◆ RECORDS SHOWN ◆
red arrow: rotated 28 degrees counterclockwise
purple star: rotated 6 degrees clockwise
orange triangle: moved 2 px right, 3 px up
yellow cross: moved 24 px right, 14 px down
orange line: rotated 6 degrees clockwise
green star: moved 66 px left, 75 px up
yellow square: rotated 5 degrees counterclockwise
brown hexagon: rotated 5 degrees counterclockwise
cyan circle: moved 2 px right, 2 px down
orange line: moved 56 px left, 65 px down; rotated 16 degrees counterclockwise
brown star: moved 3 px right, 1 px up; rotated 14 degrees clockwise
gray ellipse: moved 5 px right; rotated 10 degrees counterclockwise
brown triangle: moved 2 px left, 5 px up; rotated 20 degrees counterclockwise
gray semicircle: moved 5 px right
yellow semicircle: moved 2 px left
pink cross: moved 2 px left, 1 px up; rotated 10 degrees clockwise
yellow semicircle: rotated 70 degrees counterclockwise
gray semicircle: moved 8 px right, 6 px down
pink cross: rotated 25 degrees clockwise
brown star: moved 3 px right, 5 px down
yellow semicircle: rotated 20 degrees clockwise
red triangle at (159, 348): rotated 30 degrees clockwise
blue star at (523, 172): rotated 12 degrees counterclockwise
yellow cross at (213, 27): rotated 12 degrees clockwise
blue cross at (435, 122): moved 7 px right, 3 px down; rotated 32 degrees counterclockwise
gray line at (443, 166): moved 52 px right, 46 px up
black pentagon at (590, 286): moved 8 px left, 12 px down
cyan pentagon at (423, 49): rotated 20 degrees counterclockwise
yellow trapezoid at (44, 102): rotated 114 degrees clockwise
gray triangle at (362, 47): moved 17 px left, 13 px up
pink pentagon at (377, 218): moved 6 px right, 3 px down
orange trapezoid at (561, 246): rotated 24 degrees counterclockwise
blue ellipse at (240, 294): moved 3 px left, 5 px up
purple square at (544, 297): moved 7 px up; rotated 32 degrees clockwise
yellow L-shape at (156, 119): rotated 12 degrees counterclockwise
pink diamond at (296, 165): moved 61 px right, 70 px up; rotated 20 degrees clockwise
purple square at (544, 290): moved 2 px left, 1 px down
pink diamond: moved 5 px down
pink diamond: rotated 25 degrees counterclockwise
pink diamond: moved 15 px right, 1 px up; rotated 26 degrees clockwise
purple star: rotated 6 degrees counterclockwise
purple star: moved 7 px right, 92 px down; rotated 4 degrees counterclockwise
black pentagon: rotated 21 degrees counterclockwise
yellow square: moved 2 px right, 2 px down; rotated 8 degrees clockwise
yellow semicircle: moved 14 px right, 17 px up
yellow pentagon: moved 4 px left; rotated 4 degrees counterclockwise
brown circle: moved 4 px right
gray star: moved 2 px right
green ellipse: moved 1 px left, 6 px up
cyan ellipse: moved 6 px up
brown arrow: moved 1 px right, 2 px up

◆ EXERCISE AIM ◆
Please copy word for word every line from the start of the items above through the line that contains "pink cross: moved", including both of those lines.

◆ REPLY TO THE EXERCISE ◆
red arrow: rotated 28 degrees counterclockwise
purple star: rotated 6 degrees clockwise
orange triangle: moved 2 px right, 3 px up
yellow cross: moved 24 px right, 14 px down
orange line: rotated 6 degrees clockwise
green star: moved 66 px left, 75 px up
yellow square: rotated 5 degrees counterclockwise
brown hexagon: rotated 5 degrees counterclockwise
cyan circle: moved 2 px right, 2 px down
orange line: moved 56 px left, 65 px down; rotated 16 degrees counterclockwise
brown star: moved 3 px right, 1 px up; rotated 14 degrees clockwise
gray ellipse: moved 5 px right; rotated 10 degrees counterclockwise
brown triangle: moved 2 px left, 5 px up; rotated 20 degrees counterclockwise
gray semicircle: moved 5 px right
yellow semicircle: moved 2 px left
pink cross: moved 2 px left, 1 px up; rotated 10 degrees clockwise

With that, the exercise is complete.